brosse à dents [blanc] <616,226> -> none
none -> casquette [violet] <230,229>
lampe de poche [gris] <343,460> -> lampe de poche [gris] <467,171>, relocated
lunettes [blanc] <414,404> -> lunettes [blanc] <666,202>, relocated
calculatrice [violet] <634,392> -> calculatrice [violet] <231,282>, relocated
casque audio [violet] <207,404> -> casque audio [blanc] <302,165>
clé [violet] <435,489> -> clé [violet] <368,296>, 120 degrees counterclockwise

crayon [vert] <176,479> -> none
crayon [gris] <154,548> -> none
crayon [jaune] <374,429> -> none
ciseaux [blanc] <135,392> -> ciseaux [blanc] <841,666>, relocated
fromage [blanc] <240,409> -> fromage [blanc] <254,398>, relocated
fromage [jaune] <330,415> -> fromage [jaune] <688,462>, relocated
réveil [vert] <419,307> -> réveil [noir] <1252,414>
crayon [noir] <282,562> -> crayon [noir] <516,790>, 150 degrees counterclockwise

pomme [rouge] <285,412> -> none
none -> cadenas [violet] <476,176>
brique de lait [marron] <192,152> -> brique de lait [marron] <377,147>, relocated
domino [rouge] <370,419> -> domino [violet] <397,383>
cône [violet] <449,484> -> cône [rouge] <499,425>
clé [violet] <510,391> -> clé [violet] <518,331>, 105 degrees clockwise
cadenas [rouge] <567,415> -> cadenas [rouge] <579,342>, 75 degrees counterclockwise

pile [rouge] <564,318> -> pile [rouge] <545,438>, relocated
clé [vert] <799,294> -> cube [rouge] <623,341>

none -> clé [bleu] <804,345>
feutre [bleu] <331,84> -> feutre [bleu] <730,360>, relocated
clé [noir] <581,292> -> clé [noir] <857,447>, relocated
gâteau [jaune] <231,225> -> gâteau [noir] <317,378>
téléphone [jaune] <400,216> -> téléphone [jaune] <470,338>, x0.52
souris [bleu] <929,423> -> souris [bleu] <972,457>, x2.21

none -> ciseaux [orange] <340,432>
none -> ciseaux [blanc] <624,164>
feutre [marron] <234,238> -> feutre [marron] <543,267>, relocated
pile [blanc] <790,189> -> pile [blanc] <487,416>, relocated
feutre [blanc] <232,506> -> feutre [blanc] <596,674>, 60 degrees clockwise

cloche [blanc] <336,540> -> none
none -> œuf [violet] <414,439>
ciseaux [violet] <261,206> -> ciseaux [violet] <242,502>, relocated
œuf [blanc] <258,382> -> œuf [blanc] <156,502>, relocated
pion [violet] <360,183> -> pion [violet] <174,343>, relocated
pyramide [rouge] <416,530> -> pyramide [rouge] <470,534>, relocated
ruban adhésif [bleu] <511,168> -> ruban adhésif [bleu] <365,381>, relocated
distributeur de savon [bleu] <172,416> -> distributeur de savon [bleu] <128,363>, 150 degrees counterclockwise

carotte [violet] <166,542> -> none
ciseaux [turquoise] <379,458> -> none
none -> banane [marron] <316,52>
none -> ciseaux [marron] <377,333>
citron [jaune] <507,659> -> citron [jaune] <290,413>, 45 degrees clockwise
▬▬▬▬▬▬▬▬▬▬
§ **REQUIREMENT**: Please return the lines above exactly, from the first one down to the line with "casque audio [violet]", and stop after that line.

§ **EXERCISE SOLUTION**:
brosse à dents [blanc] <616,226> -> none
none -> casquette [violet] <230,229>
lampe de poche [gris] <343,460> -> lampe de poche [gris] <467,171>, relocated
lunettes [blanc] <414,404> -> lunettes [blanc] <666,202>, relocated
calculatrice [violet] <634,392> -> calculatrice [violet] <231,282>, relocated
casque audio [violet] <207,404> -> casque audio [blanc] <302,165>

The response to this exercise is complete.